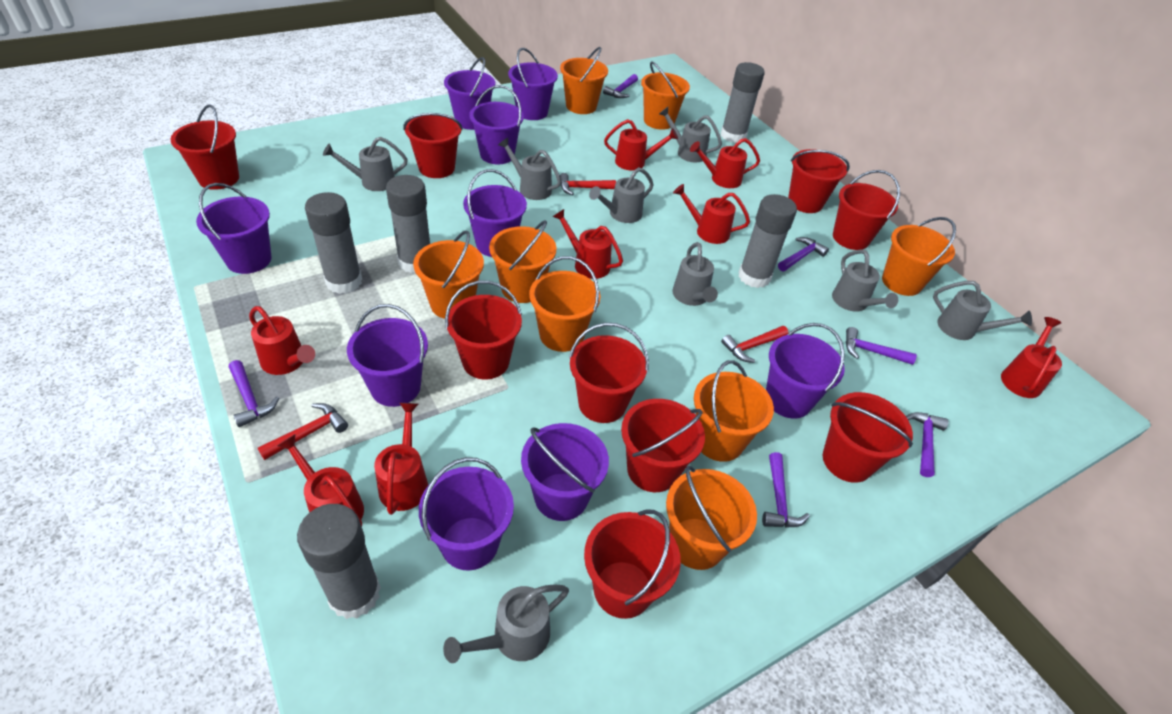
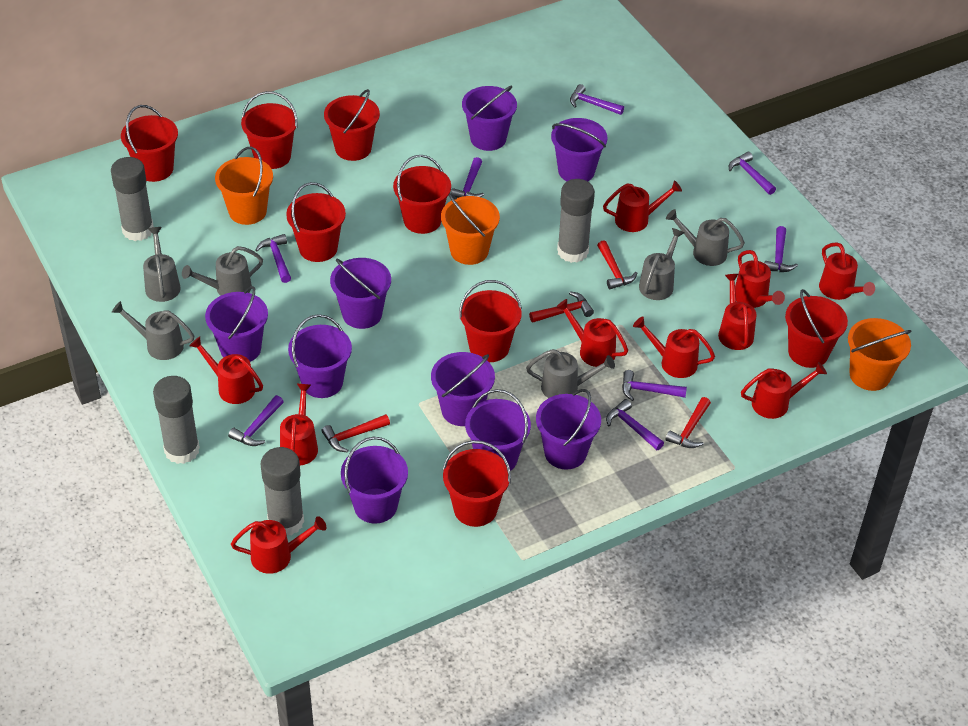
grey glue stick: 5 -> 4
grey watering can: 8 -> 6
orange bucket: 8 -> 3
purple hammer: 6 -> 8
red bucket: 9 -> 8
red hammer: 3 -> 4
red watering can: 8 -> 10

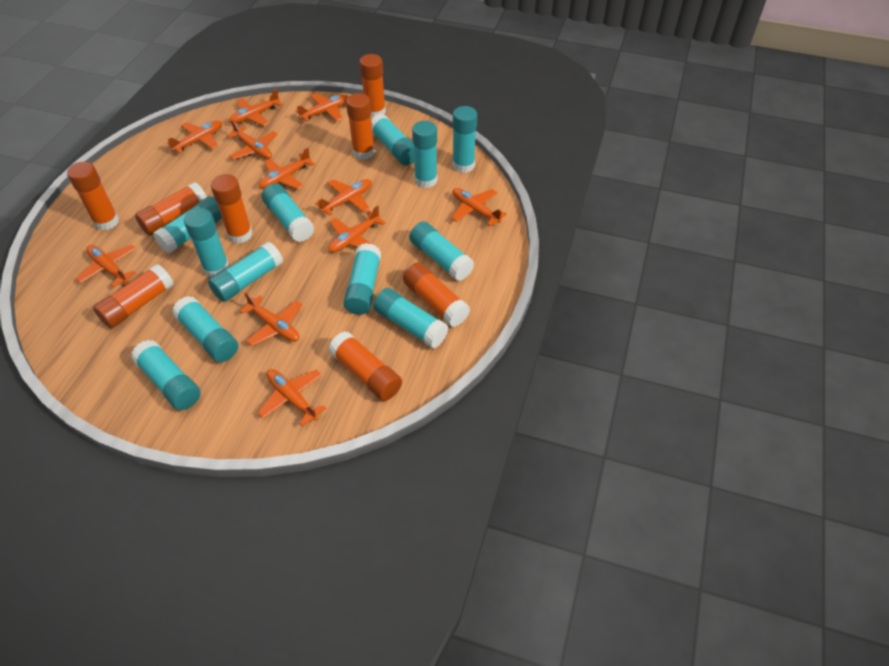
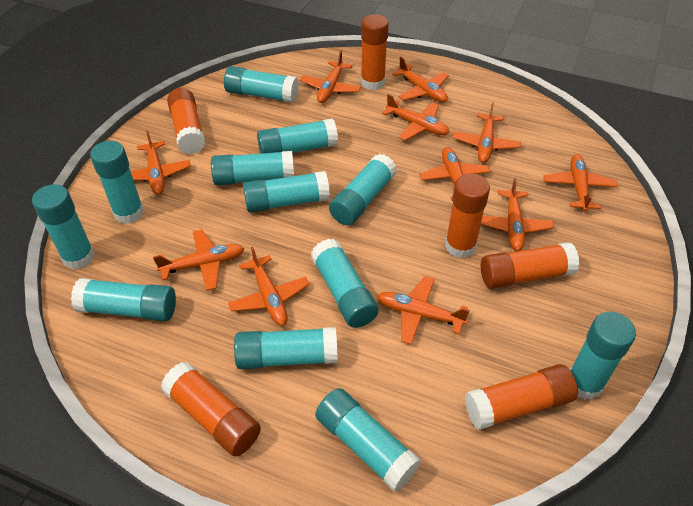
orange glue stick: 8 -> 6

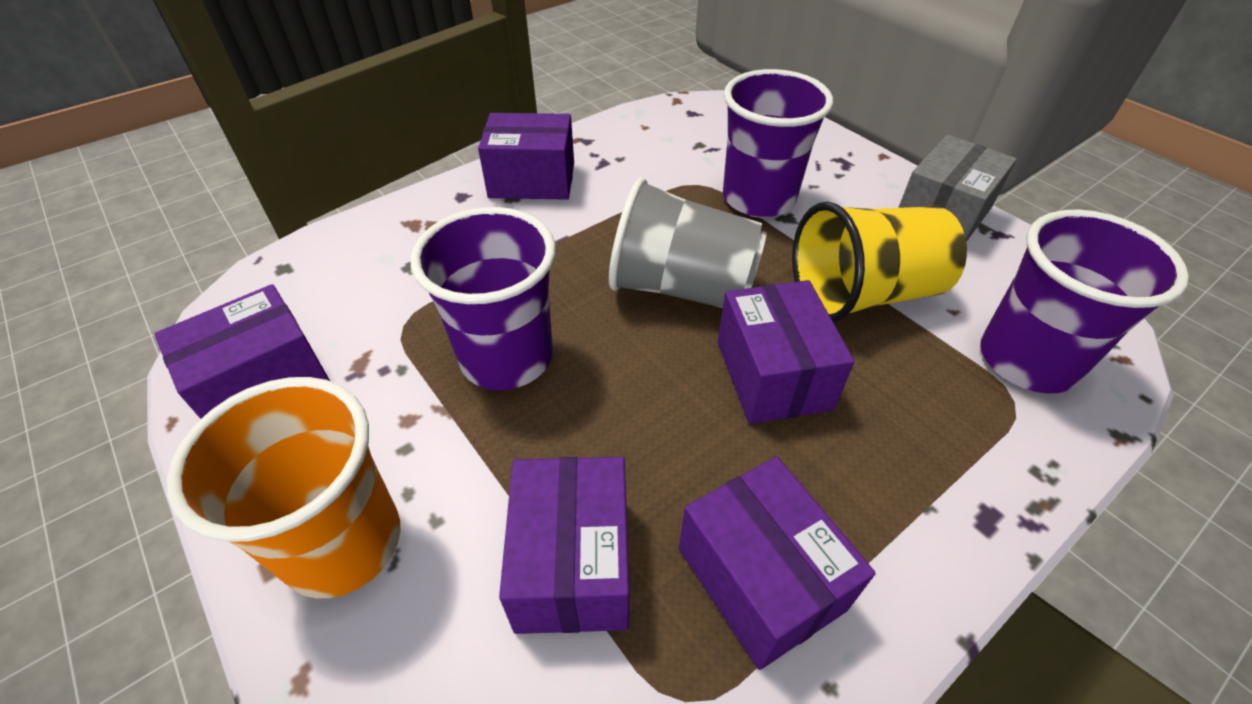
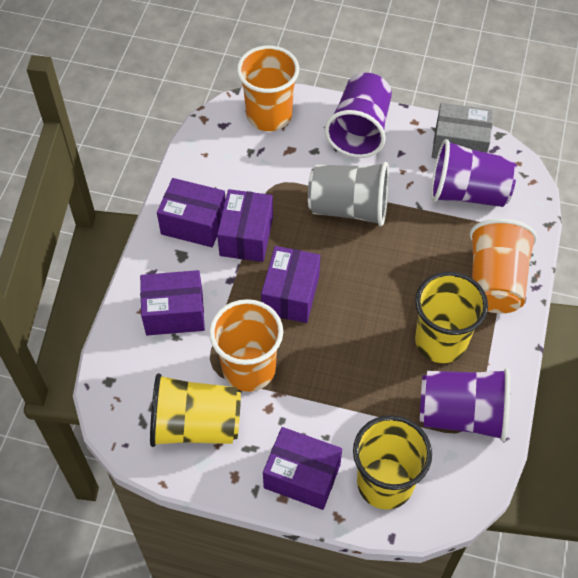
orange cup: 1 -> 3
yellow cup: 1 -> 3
:::
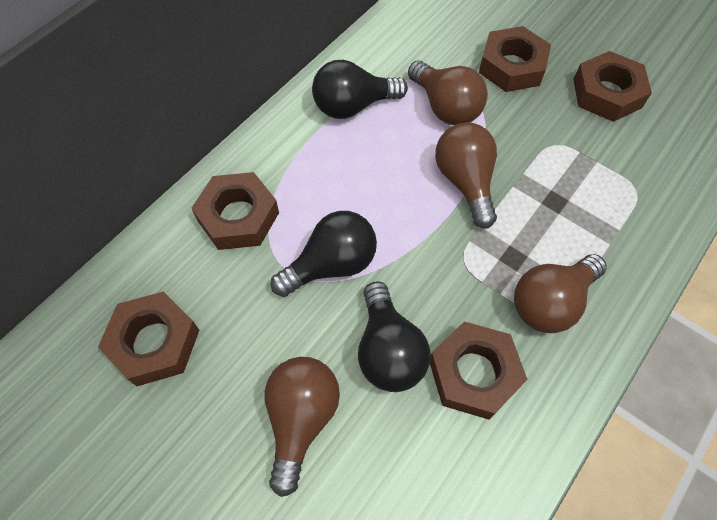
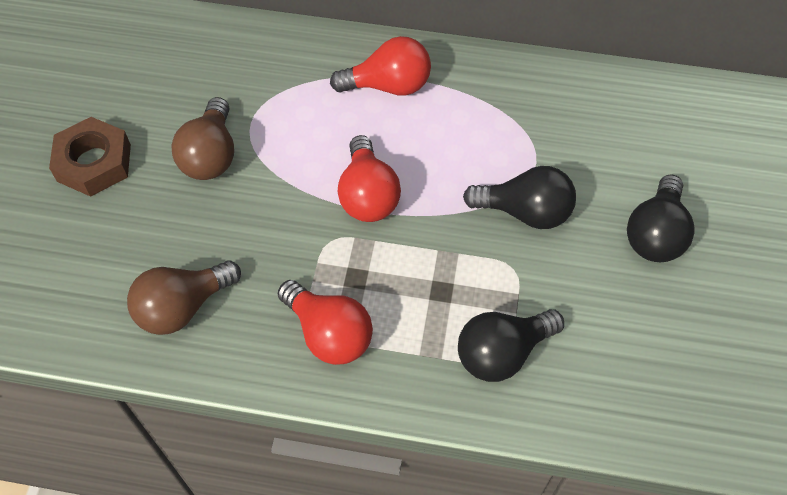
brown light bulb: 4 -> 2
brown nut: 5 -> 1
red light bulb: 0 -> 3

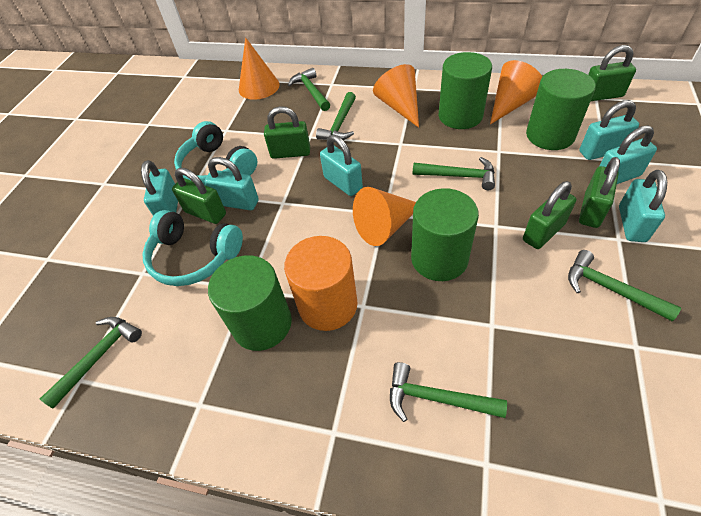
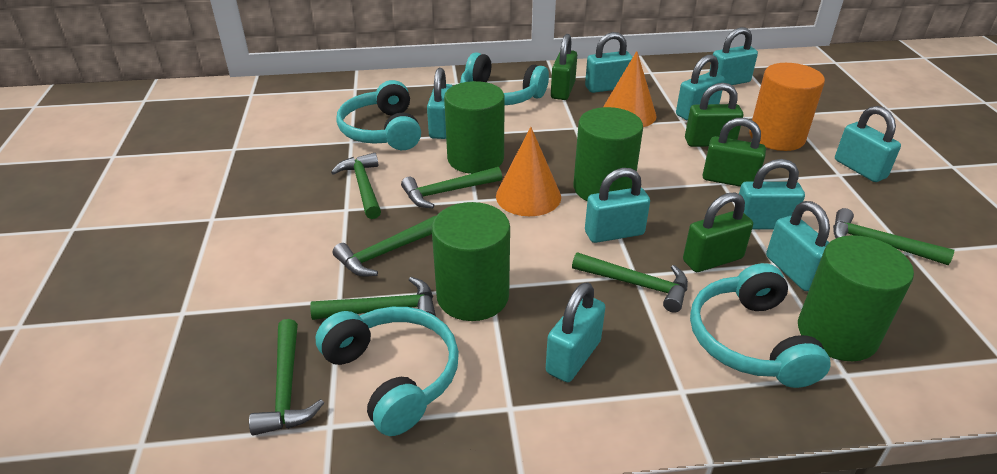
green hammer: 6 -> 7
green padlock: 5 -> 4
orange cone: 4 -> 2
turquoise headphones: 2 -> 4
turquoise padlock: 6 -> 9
:::
> _What the task requires_
A clean copy is needed of the lines in the listing above from the one with "orange bucket: 8 -> 3" through the one with "yellow cup: 1 -> 3", exact in every word and free of pictures.

> _Answer_
orange bucket: 8 -> 3
purple hammer: 6 -> 8
red bucket: 9 -> 8
red hammer: 3 -> 4
red watering can: 8 -> 10

orange glue stick: 8 -> 6

orange cup: 1 -> 3
yellow cup: 1 -> 3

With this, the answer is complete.